--- START ---

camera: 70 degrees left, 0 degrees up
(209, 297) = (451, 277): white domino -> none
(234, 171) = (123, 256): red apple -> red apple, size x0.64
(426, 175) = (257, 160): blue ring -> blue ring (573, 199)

--- END ---

Whatever appears in the data above is to be set down exactly.

camera: 70 degrees left, 0 degrees up
(209, 297) = (451, 277): white domino -> none
(234, 171) = (123, 256): red apple -> red apple, size x0.64
(426, 175) = (257, 160): blue ring -> blue ring (573, 199)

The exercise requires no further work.